> **Task**: Copy out each line of the material in which the word "headphones" can be found.

> **Material provided**:
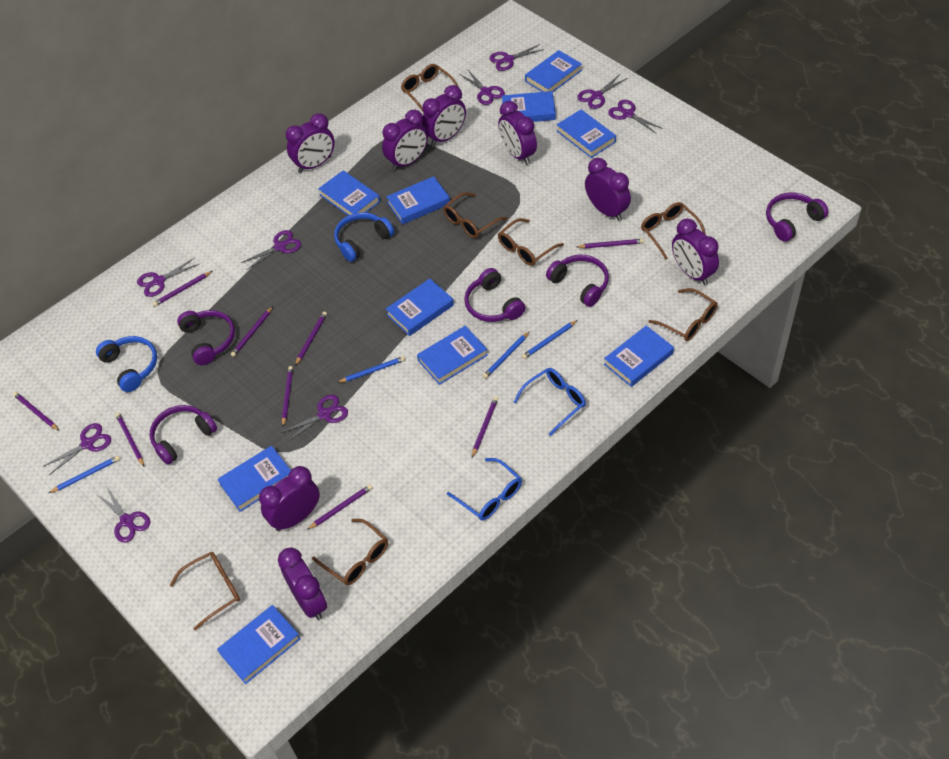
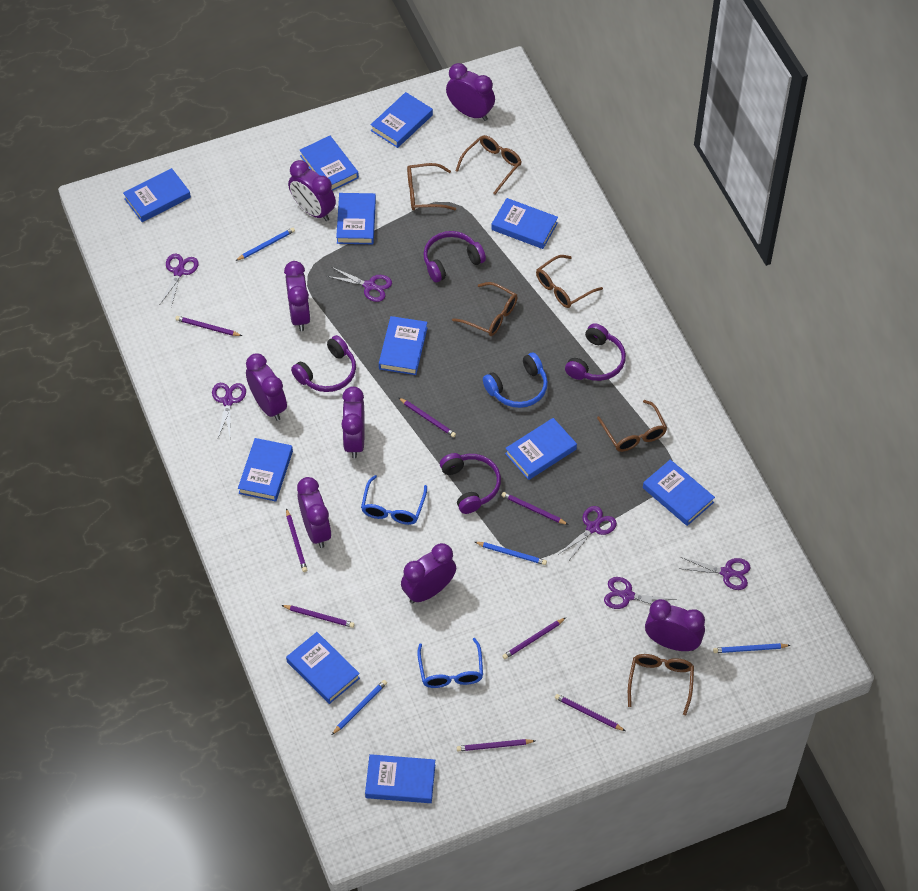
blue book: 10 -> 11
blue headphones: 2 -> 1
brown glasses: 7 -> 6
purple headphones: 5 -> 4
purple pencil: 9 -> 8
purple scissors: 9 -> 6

> **Your solution**:
blue headphones: 2 -> 1
purple headphones: 5 -> 4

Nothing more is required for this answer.